◆ WORK ORDER:
Produce a word-for-word copy of the data that follows, excluding images.

[Image sets with object changes]
______________________________
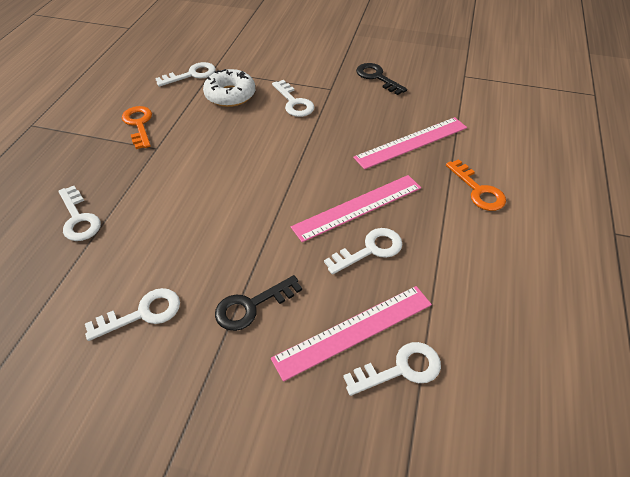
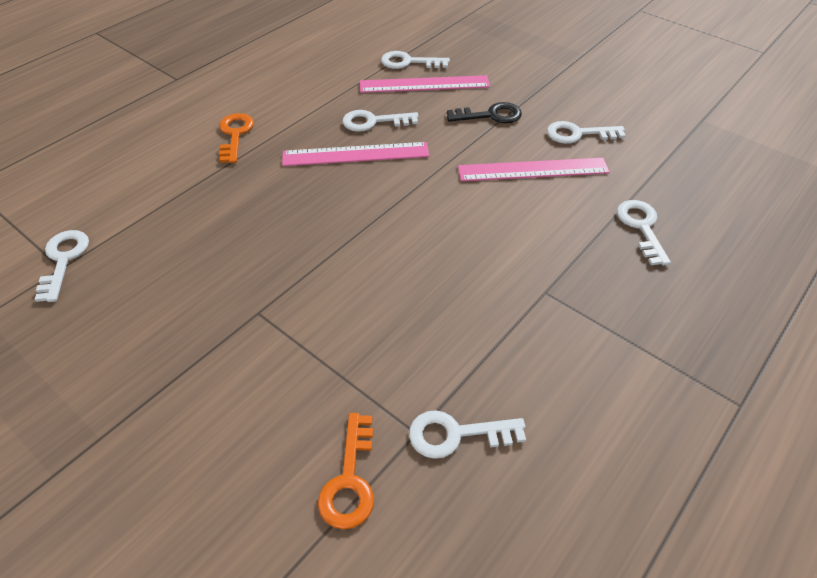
camera: 155 degrees left, 0 degrees up
(139, 124) = (565, 343): orange key -> orange key (350, 480)
(230, 95) = (410, 355): white donut -> none
(294, 102) = (327, 304): white key -> white key (63, 260)
(377, 77) = (174, 309): black key -> none
(411, 142) = (240, 198): pink ruler -> pink ruler (533, 170)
______________________________
◆ ANSWER TO THIS TASK:
camera: 155 degrees left, 0 degrees up
(139, 124) = (565, 343): orange key -> orange key (350, 480)
(230, 95) = (410, 355): white donut -> none
(294, 102) = (327, 304): white key -> white key (63, 260)
(377, 77) = (174, 309): black key -> none
(411, 142) = (240, 198): pink ruler -> pink ruler (533, 170)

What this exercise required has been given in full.